BEGIN Extracted records

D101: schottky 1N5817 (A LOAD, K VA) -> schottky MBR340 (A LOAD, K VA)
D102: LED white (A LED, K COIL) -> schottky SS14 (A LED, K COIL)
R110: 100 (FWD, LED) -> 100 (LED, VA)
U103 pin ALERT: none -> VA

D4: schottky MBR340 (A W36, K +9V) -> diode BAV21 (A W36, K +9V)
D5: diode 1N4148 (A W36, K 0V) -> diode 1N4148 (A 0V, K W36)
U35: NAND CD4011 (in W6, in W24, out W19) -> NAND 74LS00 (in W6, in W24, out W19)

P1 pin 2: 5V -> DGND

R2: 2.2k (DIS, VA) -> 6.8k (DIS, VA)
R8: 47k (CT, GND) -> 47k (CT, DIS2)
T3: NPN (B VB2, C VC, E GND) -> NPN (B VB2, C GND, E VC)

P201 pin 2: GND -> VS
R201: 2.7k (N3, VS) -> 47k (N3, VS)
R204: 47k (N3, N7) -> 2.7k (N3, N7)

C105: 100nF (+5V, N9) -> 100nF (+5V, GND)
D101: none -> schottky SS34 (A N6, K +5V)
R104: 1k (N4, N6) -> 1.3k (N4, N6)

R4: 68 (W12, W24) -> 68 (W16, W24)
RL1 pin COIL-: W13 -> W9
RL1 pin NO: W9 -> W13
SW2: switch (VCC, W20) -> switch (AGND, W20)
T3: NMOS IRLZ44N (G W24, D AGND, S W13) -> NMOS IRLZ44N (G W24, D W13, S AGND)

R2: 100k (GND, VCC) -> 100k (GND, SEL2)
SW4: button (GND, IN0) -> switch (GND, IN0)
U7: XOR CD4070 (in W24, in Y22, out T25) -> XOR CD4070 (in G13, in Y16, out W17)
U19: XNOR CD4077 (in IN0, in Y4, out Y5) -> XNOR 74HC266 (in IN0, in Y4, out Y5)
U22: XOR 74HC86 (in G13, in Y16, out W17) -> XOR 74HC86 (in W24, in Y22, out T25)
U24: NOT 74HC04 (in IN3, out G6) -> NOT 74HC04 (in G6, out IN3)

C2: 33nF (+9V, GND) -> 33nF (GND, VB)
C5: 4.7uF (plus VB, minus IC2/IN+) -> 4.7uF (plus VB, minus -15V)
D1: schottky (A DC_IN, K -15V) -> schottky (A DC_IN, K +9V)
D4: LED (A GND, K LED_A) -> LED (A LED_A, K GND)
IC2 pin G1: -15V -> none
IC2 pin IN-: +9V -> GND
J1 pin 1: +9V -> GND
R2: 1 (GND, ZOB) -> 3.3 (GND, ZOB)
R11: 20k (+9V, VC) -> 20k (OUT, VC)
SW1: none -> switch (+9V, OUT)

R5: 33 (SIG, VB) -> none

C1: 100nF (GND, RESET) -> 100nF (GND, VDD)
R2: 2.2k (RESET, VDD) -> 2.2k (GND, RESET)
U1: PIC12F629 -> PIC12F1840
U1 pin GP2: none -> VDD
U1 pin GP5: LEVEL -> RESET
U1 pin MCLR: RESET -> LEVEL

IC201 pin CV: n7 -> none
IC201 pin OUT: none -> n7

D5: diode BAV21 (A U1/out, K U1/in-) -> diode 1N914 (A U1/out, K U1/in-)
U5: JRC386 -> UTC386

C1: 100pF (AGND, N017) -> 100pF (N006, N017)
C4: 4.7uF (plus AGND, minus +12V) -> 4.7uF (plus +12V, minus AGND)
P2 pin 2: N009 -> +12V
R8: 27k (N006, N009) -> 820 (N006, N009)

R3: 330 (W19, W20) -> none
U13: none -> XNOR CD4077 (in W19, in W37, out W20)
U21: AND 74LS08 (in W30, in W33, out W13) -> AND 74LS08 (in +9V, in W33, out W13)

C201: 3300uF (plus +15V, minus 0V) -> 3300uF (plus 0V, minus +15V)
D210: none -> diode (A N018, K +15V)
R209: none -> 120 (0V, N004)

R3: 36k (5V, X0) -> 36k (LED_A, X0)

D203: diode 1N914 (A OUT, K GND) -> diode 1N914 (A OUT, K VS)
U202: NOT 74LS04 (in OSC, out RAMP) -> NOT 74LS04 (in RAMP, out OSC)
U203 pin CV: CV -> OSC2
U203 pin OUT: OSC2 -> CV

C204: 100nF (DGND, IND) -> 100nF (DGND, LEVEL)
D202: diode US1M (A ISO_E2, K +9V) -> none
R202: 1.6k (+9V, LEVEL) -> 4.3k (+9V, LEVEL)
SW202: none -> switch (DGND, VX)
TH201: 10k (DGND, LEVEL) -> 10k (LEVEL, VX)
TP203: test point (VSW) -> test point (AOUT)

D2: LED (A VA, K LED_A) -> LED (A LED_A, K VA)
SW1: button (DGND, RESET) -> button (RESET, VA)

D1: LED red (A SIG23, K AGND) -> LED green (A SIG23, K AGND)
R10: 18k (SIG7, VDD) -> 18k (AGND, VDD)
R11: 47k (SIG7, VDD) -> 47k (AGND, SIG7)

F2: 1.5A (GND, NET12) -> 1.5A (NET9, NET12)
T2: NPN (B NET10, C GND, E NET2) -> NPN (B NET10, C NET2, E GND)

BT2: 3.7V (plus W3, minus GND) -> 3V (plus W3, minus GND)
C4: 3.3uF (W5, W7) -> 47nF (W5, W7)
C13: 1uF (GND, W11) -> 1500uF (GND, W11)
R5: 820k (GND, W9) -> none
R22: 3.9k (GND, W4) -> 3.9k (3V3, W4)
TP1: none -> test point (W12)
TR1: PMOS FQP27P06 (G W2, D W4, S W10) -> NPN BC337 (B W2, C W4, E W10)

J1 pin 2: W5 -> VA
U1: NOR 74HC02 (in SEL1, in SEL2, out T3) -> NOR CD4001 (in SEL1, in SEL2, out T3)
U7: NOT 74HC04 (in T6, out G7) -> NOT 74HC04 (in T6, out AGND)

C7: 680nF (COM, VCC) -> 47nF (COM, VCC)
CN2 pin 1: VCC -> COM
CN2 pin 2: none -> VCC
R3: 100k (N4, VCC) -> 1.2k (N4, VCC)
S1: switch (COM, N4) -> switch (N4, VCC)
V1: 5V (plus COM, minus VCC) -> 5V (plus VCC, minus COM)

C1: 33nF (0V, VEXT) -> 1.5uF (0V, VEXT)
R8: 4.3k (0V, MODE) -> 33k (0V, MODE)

END Extracted records

Exercise prompt ▸ Pull out all lines containing the word "plus" from the entries above.

Result of the exercise ▸
C5: 4.7uF (plus VB, minus IC2/IN+) -> 4.7uF (plus VB, minus -15V)
C4: 4.7uF (plus AGND, minus +12V) -> 4.7uF (plus +12V, minus AGND)
C201: 3300uF (plus +15V, minus 0V) -> 3300uF (plus 0V, minus +15V)
BT2: 3.7V (plus W3, minus GND) -> 3V (plus W3, minus GND)
V1: 5V (plus COM, minus VCC) -> 5V (plus VCC, minus COM)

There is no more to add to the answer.